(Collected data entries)
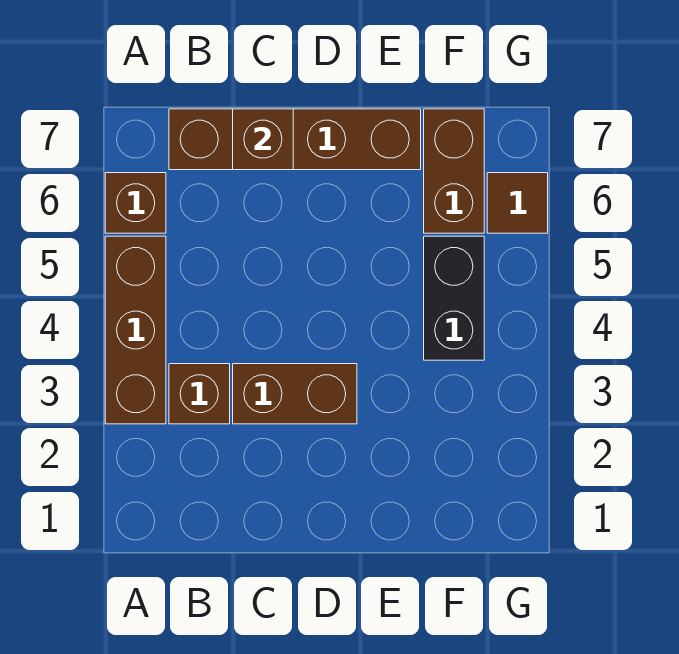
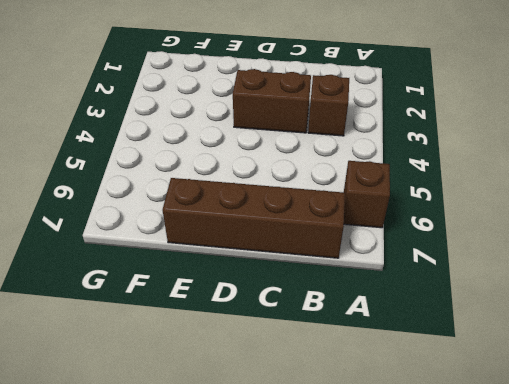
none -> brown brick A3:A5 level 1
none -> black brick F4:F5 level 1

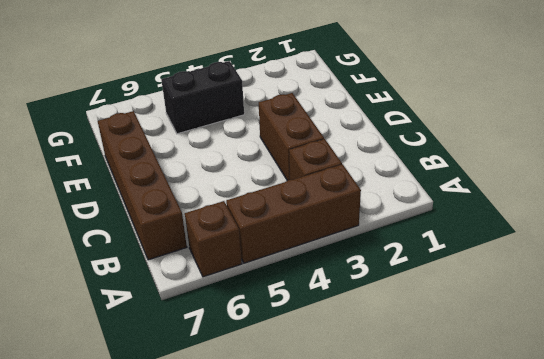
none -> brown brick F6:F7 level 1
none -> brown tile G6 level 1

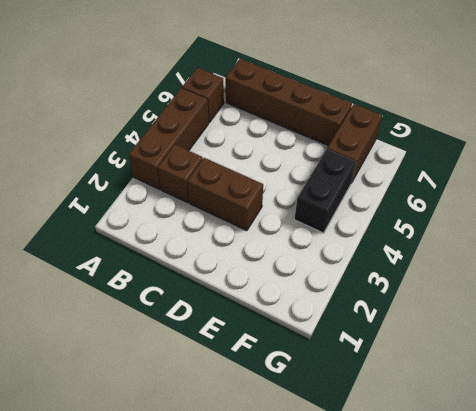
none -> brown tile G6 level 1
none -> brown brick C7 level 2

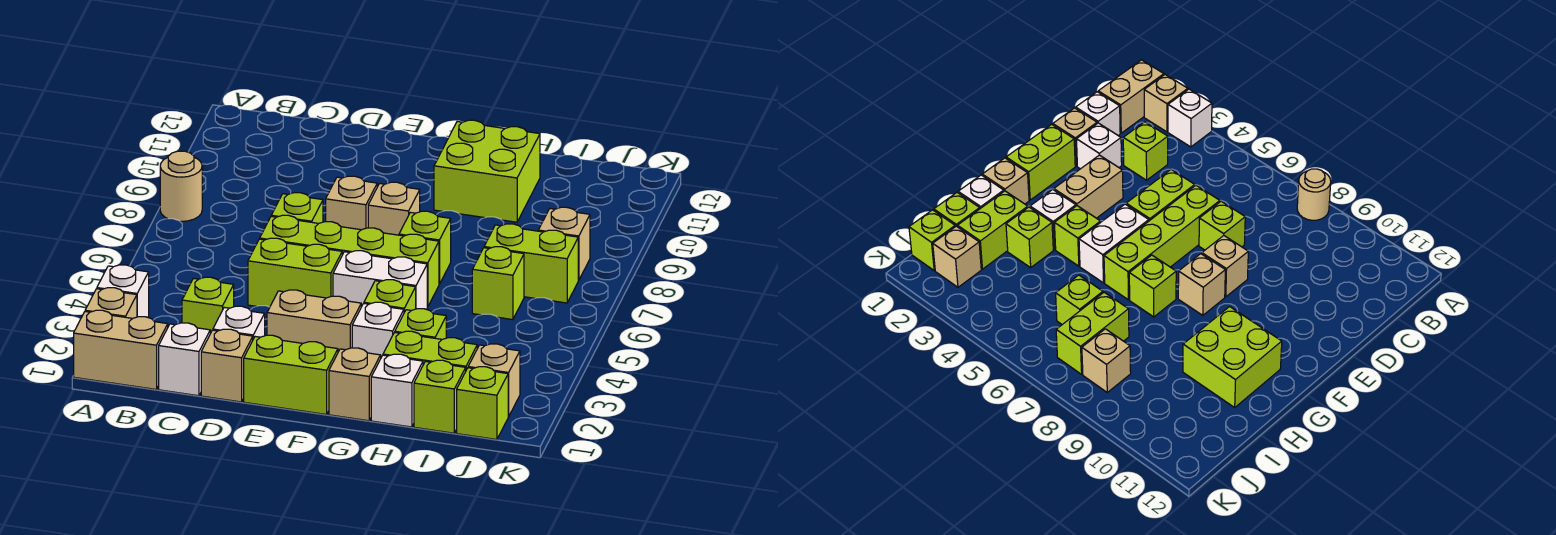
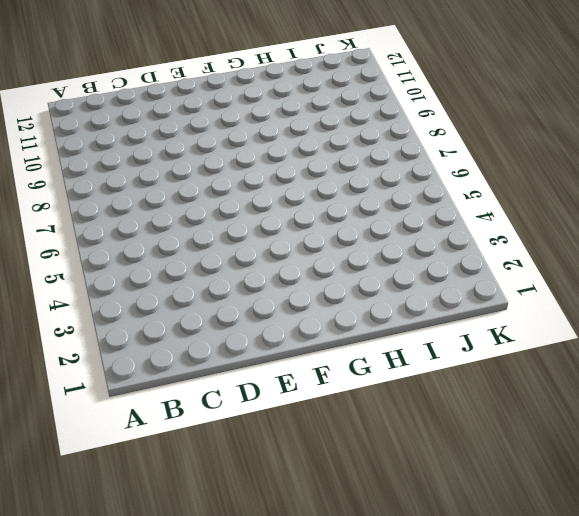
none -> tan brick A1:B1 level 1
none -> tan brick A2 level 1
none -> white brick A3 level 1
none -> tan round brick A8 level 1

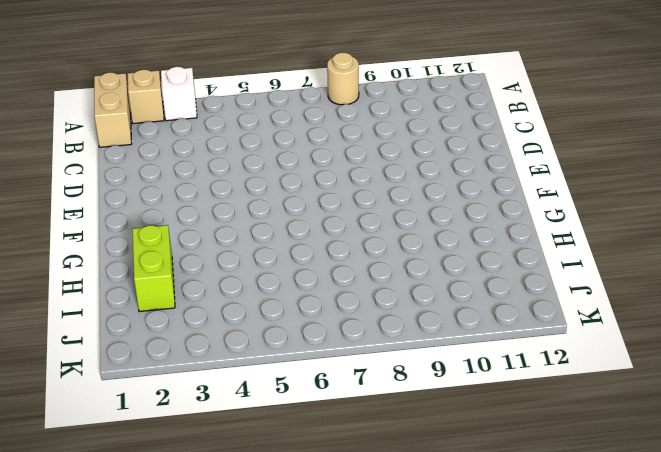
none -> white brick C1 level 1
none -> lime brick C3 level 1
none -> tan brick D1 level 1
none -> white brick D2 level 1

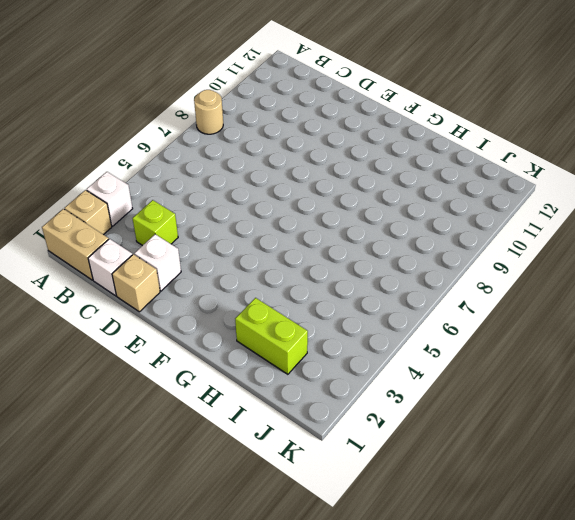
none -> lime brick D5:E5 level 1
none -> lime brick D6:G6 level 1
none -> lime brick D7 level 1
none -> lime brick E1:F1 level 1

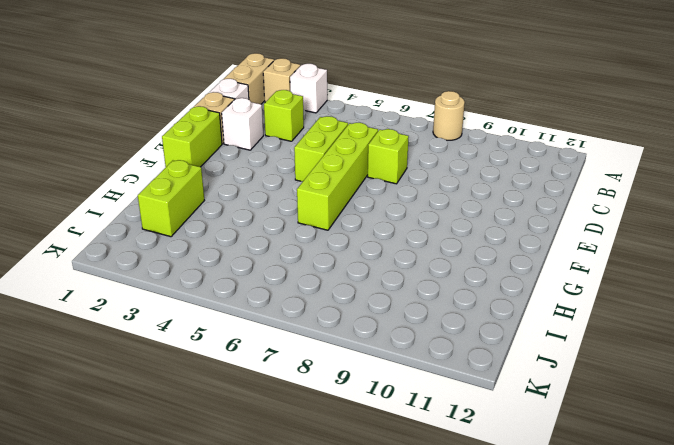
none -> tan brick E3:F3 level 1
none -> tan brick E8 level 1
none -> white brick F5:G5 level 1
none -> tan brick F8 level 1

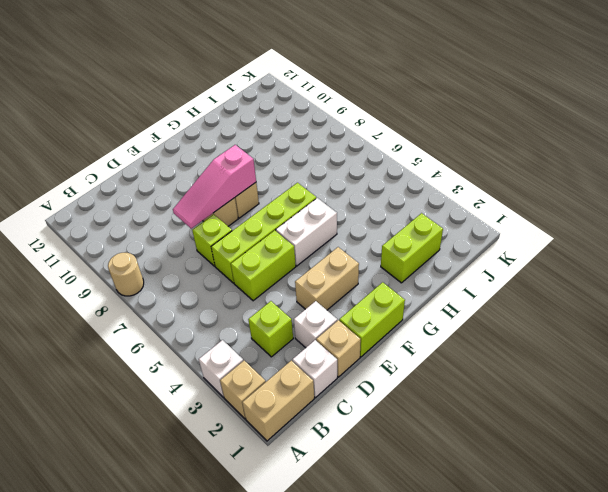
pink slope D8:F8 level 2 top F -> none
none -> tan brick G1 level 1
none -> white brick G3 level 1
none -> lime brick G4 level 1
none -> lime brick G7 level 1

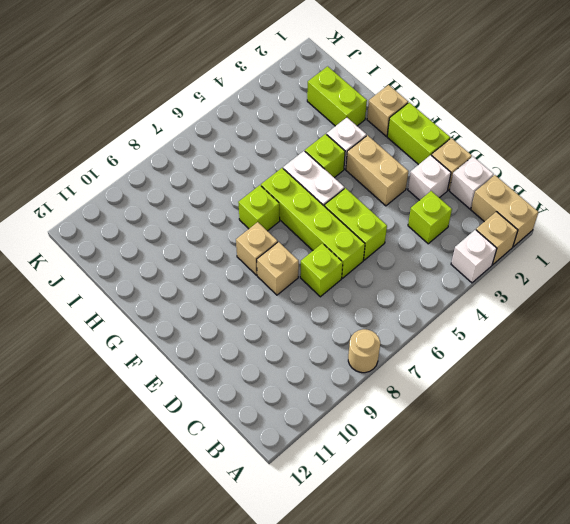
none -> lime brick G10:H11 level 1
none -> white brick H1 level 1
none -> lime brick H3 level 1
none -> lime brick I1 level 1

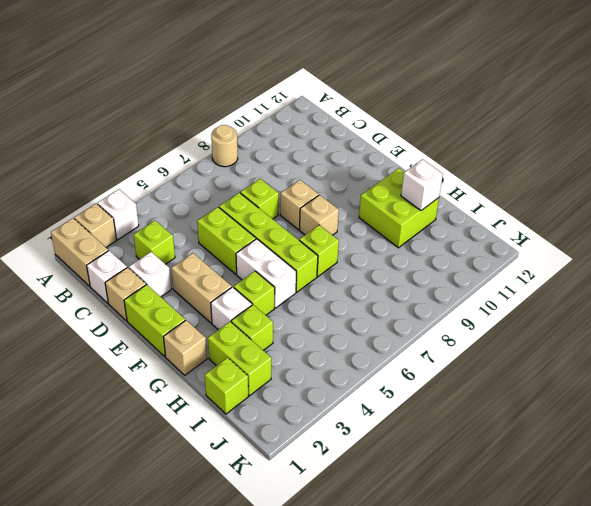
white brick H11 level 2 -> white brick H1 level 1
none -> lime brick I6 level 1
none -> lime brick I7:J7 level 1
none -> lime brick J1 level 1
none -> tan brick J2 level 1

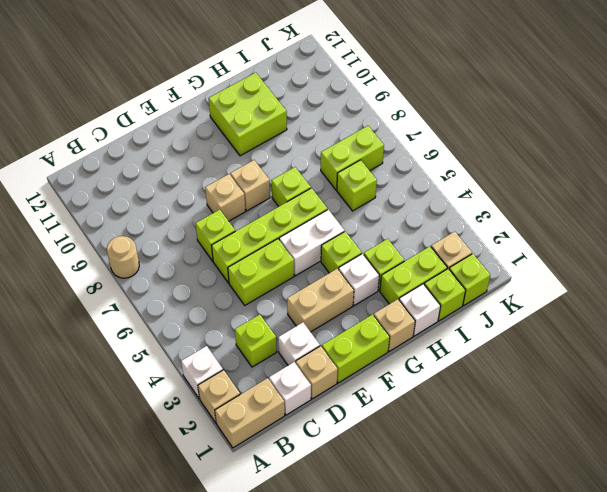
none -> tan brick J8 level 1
==
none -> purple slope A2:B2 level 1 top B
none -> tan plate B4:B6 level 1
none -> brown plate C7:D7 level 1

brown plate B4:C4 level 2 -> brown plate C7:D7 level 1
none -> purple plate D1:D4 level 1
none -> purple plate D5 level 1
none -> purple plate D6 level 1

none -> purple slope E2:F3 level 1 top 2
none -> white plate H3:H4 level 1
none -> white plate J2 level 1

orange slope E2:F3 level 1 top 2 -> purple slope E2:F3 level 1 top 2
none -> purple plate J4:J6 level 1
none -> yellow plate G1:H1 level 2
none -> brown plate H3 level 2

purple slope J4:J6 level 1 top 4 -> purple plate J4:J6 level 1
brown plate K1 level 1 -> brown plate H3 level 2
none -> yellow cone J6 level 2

Exercise:
Leave out every picture, and copy exactly the lines above starting at the one holding "none -> tan round brick A8 level 1" and ending at the one holding "none -> tan brick G1 level 1", no more and no less.

Solution for this exercise:
none -> tan round brick A8 level 1

none -> white brick C1 level 1
none -> lime brick C3 level 1
none -> tan brick D1 level 1
none -> white brick D2 level 1

none -> lime brick D5:E5 level 1
none -> lime brick D6:G6 level 1
none -> lime brick D7 level 1
none -> lime brick E1:F1 level 1

none -> tan brick E3:F3 level 1
none -> tan brick E8 level 1
none -> white brick F5:G5 level 1
none -> tan brick F8 level 1

pink slope D8:F8 level 2 top F -> none
none -> tan brick G1 level 1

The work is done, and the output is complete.